Could you find each line of the data below that contains the word "blue" and copy those lines?

== TASK INPUTS ==

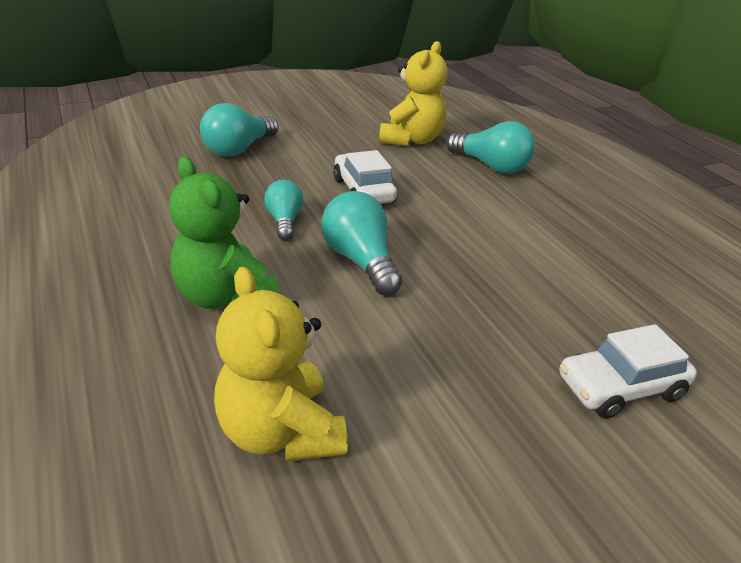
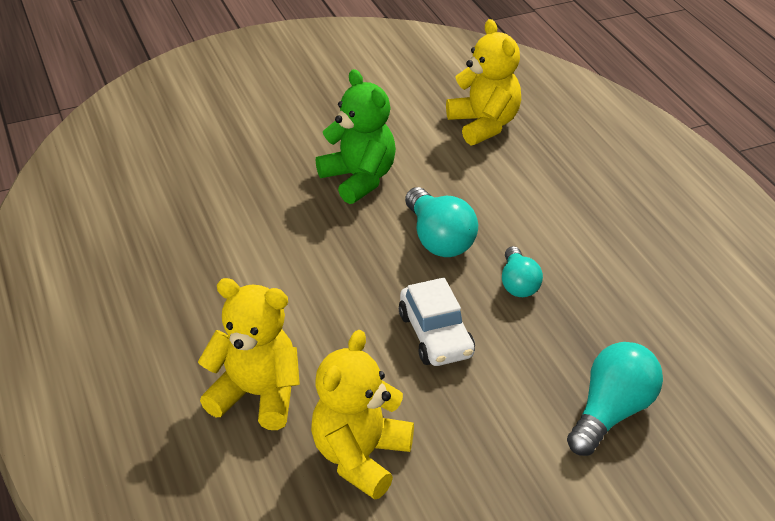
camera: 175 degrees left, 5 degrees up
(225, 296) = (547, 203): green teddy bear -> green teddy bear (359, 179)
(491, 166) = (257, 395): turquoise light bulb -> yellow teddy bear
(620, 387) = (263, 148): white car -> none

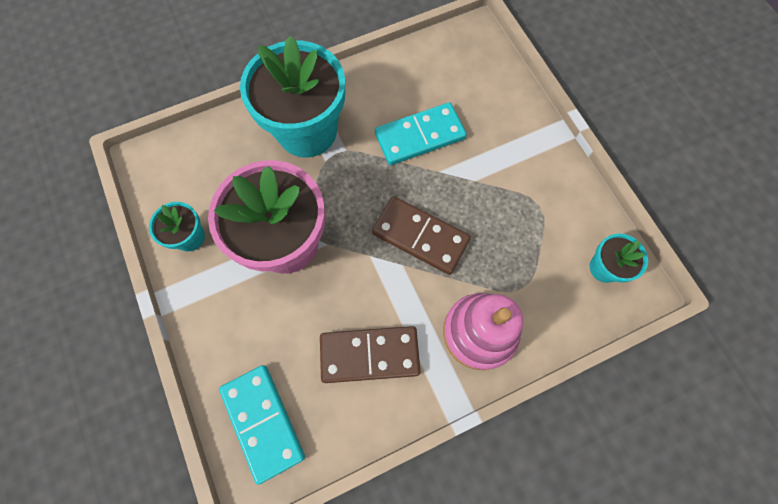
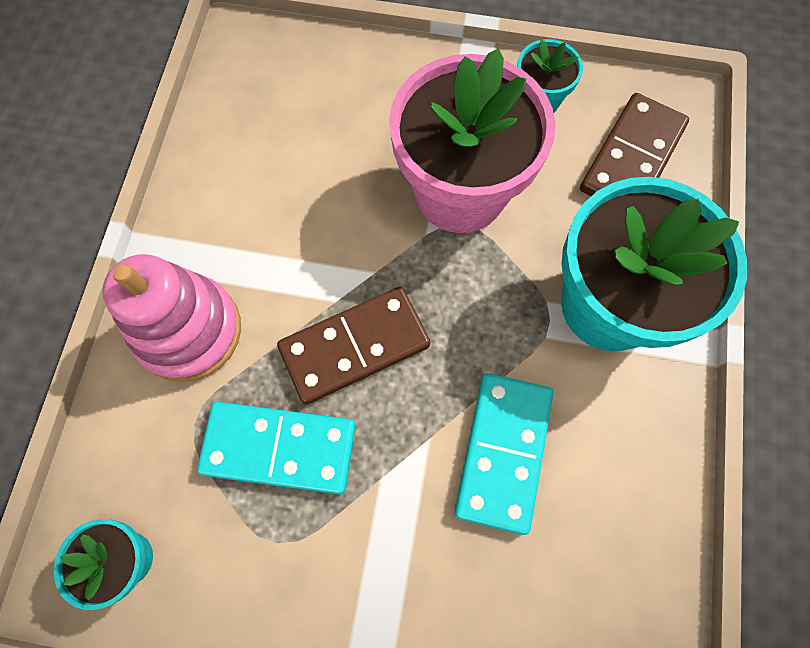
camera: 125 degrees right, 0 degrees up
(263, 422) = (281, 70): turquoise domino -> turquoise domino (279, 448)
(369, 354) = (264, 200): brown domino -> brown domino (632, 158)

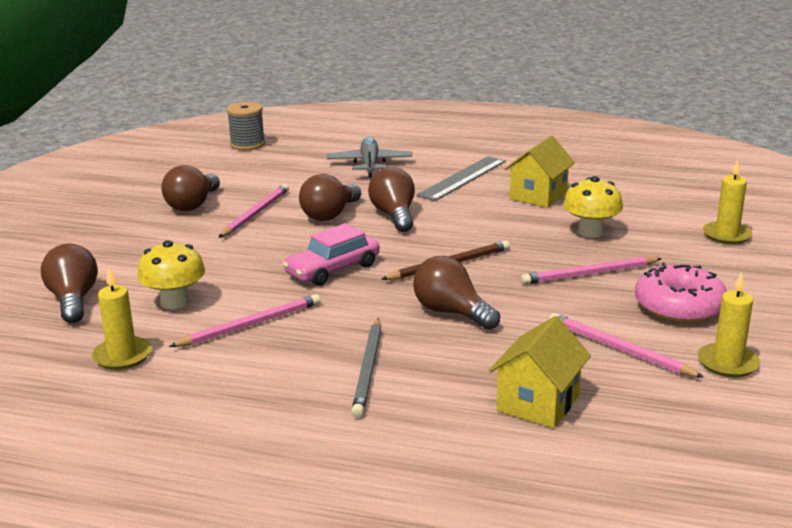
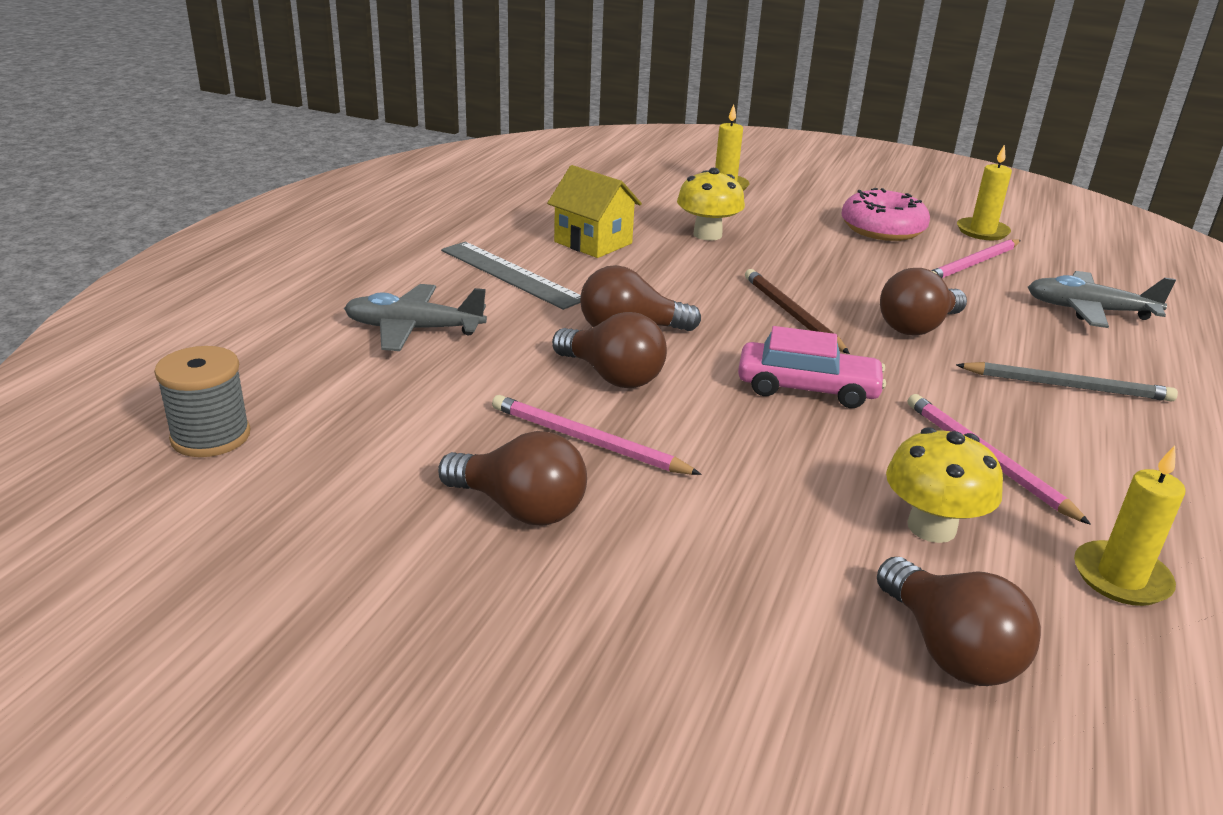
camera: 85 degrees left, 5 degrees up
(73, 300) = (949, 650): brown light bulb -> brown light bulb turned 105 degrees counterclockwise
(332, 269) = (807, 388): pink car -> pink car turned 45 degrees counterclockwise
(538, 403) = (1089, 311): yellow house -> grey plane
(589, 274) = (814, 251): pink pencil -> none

===
== TASK INPUTS ==

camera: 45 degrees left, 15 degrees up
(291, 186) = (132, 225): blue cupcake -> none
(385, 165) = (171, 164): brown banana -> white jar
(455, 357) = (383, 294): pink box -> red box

===
== TASK INPUTS ==

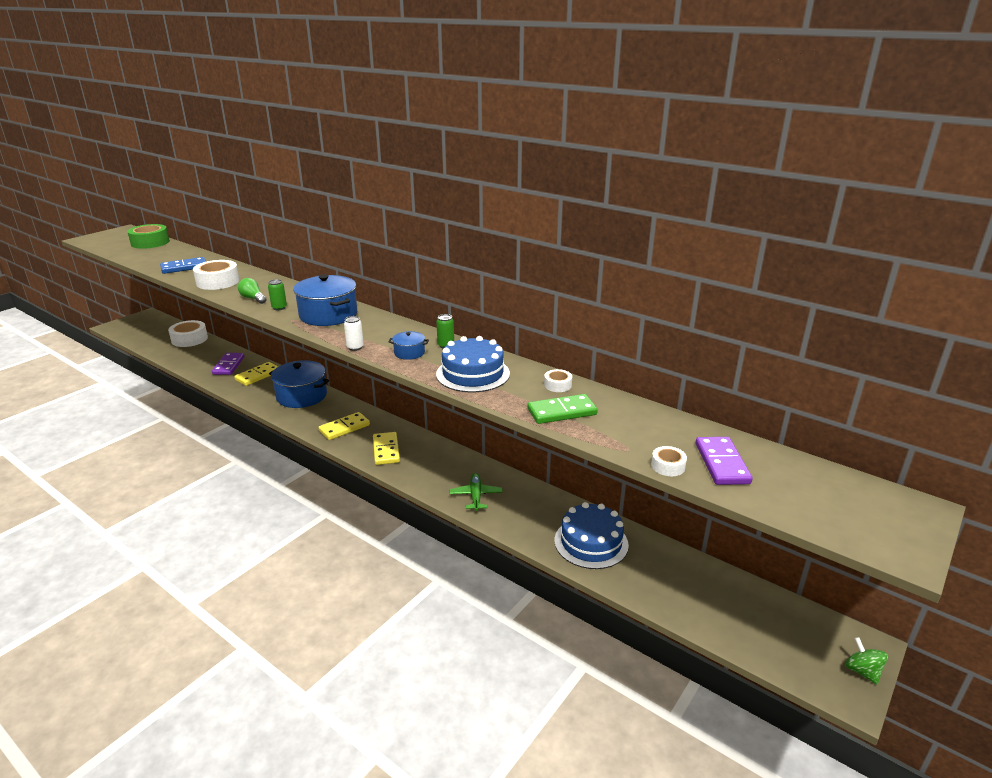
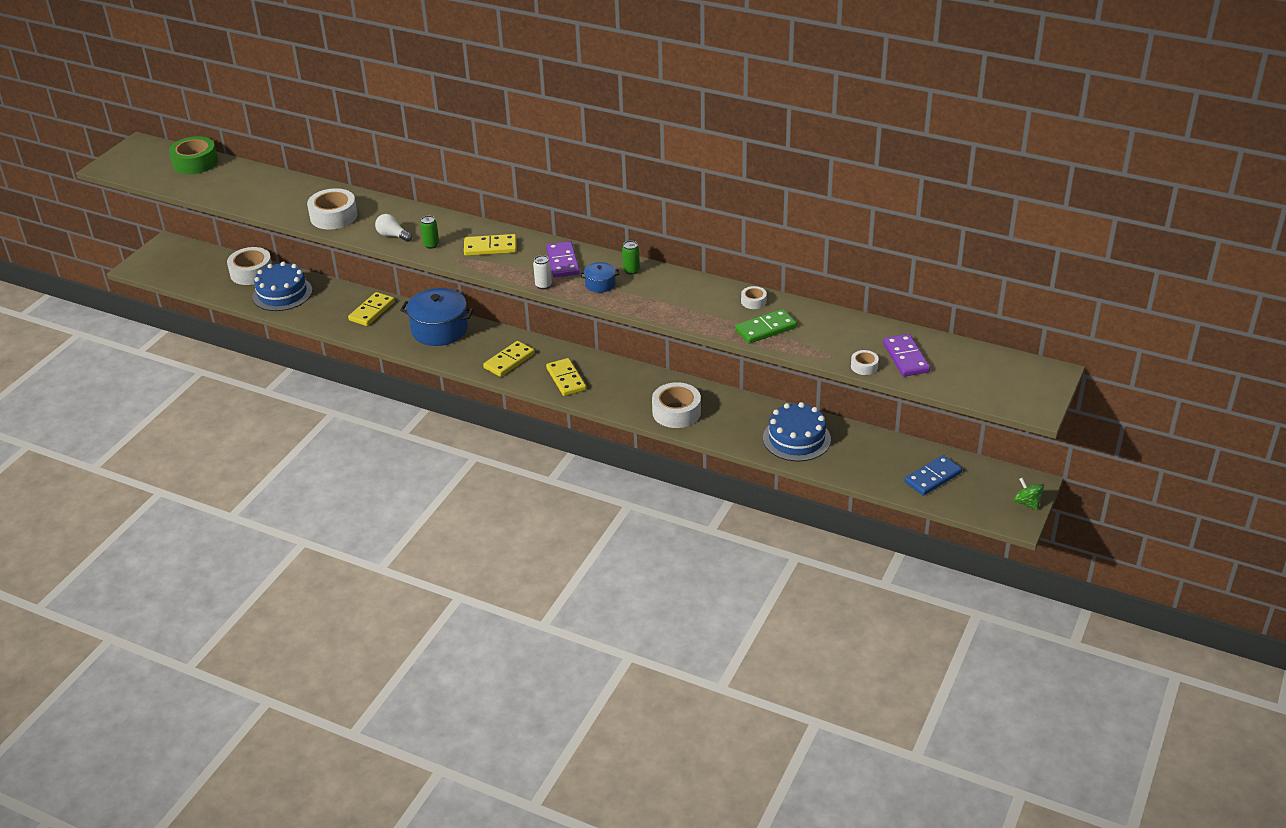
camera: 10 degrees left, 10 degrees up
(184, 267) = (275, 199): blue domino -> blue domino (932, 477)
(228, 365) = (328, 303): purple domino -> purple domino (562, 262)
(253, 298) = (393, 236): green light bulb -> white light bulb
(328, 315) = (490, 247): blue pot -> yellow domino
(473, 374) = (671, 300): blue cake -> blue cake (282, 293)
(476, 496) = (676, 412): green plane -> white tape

===

_RESULT_
(291, 186) = (132, 225): blue cupcake -> none
(184, 267) = (275, 199): blue domino -> blue domino (932, 477)
(328, 315) = (490, 247): blue pot -> yellow domino
(473, 374) = (671, 300): blue cake -> blue cake (282, 293)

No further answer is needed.